→ **ACTION ITEM**
Leave out the images and transcribe the entries below word for word.

→ **THE DATA**
=== Begin Enclosure ===

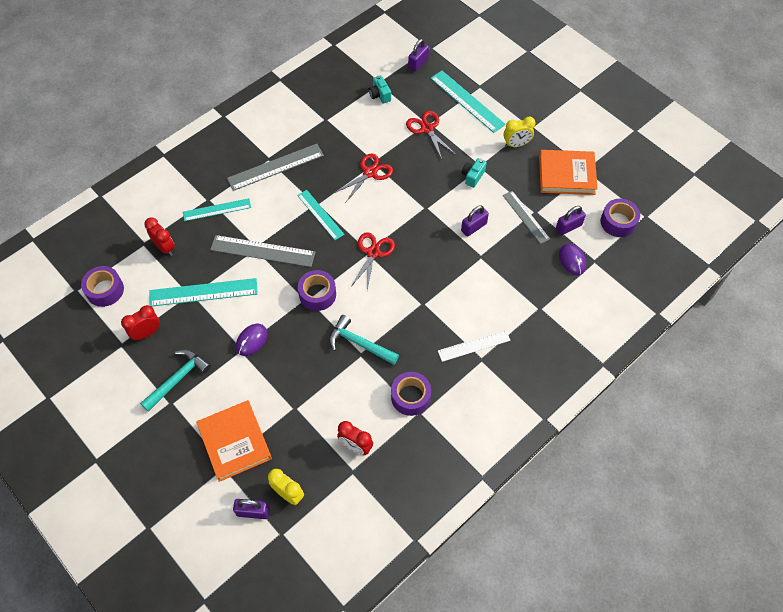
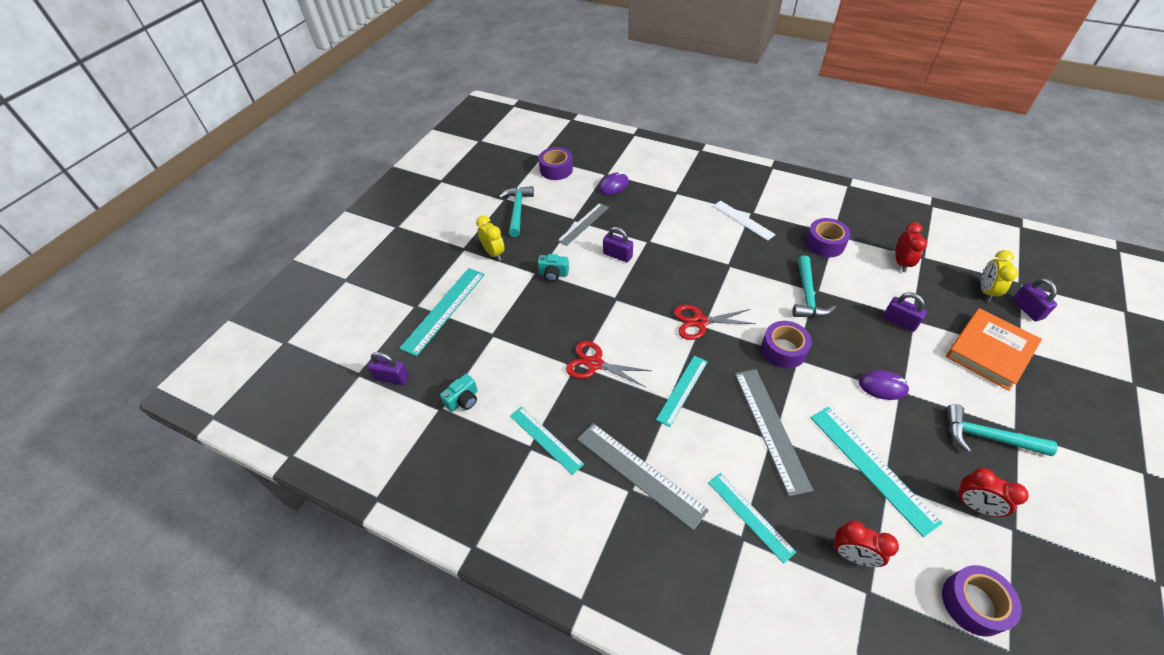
camera: 110 degrees left, 10 degrees down
(165, 248) = (852, 555): red clock -> red clock turned 90 degrees counterclockwise
(326, 128) = (546, 439): none -> turquoise ruler
(427, 129) = (502, 332): red scissors -> none
(566, 175) = (517, 210): orange book -> turquoise hammer
(568, 227) = (579, 195): purple padlock -> purple padlock (899, 321)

=== End Enclosure ===

→ **EXERCISE OUTPUT**
camera: 110 degrees left, 10 degrees down
(165, 248) = (852, 555): red clock -> red clock turned 90 degrees counterclockwise
(326, 128) = (546, 439): none -> turquoise ruler
(427, 129) = (502, 332): red scissors -> none
(566, 175) = (517, 210): orange book -> turquoise hammer
(568, 227) = (579, 195): purple padlock -> purple padlock (899, 321)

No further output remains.